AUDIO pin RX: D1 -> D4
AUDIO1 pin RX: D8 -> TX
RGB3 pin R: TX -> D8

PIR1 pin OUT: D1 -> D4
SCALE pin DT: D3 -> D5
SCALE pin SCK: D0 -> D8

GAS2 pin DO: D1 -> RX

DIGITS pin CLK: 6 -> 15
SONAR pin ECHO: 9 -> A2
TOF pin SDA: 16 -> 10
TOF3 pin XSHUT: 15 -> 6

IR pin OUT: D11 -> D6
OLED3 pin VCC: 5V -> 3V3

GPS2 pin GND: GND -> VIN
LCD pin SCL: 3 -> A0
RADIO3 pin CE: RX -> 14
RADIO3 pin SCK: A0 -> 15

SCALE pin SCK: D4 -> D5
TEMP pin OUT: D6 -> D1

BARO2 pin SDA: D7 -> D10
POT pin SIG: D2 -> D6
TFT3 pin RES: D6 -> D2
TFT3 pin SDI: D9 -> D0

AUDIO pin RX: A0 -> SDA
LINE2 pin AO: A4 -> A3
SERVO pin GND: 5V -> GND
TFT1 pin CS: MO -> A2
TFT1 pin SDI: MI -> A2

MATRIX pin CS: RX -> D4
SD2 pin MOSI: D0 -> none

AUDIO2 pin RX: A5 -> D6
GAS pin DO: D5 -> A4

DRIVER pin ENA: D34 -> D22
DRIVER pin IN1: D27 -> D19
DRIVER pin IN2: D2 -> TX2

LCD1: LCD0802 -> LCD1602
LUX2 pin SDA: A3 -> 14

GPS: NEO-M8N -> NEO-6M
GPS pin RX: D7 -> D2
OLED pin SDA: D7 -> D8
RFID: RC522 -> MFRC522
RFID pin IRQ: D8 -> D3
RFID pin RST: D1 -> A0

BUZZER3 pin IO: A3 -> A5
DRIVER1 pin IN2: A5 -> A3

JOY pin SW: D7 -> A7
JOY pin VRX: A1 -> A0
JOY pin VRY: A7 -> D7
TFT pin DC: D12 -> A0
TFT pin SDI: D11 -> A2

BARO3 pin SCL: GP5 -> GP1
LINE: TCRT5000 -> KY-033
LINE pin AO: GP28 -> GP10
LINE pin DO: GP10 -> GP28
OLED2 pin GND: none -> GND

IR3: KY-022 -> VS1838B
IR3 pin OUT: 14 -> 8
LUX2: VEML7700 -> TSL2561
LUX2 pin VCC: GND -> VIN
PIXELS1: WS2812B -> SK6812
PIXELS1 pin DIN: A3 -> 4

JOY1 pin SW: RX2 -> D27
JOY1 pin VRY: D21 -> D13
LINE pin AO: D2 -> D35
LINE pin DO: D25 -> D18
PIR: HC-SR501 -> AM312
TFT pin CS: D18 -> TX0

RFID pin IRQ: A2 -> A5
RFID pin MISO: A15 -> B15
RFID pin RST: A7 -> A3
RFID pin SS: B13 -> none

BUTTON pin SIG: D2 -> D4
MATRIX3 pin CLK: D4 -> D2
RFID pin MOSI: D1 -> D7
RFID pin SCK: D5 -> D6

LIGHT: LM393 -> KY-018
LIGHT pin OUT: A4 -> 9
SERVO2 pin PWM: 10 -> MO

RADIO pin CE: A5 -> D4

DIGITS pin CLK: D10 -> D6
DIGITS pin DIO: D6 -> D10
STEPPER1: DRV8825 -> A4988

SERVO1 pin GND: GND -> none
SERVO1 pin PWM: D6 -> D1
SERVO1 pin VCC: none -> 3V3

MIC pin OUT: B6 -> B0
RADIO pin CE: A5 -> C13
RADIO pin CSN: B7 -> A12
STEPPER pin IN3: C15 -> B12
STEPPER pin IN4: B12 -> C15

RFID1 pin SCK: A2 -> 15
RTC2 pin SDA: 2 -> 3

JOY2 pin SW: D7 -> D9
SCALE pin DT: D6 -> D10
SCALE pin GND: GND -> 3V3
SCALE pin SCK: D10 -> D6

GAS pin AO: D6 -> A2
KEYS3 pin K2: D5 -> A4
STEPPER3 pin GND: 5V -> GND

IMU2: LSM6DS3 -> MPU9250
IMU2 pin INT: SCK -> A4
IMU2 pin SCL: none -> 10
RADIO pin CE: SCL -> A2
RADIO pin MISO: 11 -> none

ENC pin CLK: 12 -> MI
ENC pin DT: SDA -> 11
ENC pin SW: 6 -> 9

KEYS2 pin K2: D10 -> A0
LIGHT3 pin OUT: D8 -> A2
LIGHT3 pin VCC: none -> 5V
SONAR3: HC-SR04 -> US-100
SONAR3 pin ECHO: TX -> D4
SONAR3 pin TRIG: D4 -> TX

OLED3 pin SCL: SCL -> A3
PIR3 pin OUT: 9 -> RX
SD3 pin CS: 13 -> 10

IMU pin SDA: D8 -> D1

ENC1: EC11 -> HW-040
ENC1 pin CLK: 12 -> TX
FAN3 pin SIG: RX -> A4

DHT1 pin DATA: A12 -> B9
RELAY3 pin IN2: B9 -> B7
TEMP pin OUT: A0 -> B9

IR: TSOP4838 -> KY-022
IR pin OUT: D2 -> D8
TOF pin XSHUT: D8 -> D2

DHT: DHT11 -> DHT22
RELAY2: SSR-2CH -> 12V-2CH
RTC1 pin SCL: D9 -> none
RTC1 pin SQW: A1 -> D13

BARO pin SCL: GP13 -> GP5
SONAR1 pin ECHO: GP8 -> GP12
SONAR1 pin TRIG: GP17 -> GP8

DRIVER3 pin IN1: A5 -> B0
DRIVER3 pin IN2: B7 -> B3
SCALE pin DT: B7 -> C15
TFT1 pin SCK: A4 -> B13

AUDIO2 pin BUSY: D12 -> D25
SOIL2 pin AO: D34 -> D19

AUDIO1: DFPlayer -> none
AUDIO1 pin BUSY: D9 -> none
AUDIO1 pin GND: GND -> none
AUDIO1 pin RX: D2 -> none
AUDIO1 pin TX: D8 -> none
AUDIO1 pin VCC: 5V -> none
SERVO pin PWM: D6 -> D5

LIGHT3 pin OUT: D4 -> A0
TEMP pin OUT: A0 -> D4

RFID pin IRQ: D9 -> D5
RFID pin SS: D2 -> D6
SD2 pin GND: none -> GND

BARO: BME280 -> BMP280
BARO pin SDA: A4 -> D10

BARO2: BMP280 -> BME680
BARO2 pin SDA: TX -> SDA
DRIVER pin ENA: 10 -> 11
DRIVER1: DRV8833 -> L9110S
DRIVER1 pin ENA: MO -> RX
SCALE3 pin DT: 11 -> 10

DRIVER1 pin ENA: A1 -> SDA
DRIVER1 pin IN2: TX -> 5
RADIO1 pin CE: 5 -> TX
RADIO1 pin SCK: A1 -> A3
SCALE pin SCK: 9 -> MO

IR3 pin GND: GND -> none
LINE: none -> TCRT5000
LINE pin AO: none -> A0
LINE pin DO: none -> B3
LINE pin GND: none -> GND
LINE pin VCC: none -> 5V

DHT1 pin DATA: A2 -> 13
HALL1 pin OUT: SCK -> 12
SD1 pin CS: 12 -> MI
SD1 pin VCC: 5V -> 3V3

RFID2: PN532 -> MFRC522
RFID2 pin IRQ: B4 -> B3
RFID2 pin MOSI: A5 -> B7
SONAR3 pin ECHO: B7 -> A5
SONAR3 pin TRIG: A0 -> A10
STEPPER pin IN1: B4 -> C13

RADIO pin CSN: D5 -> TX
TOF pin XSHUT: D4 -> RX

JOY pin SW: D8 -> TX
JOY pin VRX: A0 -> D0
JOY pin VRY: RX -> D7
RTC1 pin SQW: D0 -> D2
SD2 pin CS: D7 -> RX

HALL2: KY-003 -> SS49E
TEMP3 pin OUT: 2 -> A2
§ §
In the data above, find the line with "MATRIX pin CS: RX -> D4" and the line with "LINE pin DO: D25 -> D18". Retype both, plus every line between them, exactly.

MATRIX pin CS: RX -> D4
SD2 pin MOSI: D0 -> none

AUDIO2 pin RX: A5 -> D6
GAS pin DO: D5 -> A4

DRIVER pin ENA: D34 -> D22
DRIVER pin IN1: D27 -> D19
DRIVER pin IN2: D2 -> TX2

LCD1: LCD0802 -> LCD1602
LUX2 pin SDA: A3 -> 14

GPS: NEO-M8N -> NEO-6M
GPS pin RX: D7 -> D2
OLED pin SDA: D7 -> D8
RFID: RC522 -> MFRC522
RFID pin IRQ: D8 -> D3
RFID pin RST: D1 -> A0

BUZZER3 pin IO: A3 -> A5
DRIVER1 pin IN2: A5 -> A3

JOY pin SW: D7 -> A7
JOY pin VRX: A1 -> A0
JOY pin VRY: A7 -> D7
TFT pin DC: D12 -> A0
TFT pin SDI: D11 -> A2

BARO3 pin SCL: GP5 -> GP1
LINE: TCRT5000 -> KY-033
LINE pin AO: GP28 -> GP10
LINE pin DO: GP10 -> GP28
OLED2 pin GND: none -> GND

IR3: KY-022 -> VS1838B
IR3 pin OUT: 14 -> 8
LUX2: VEML7700 -> TSL2561
LUX2 pin VCC: GND -> VIN
PIXELS1: WS2812B -> SK6812
PIXELS1 pin DIN: A3 -> 4

JOY1 pin SW: RX2 -> D27
JOY1 pin VRY: D21 -> D13
LINE pin AO: D2 -> D35
LINE pin DO: D25 -> D18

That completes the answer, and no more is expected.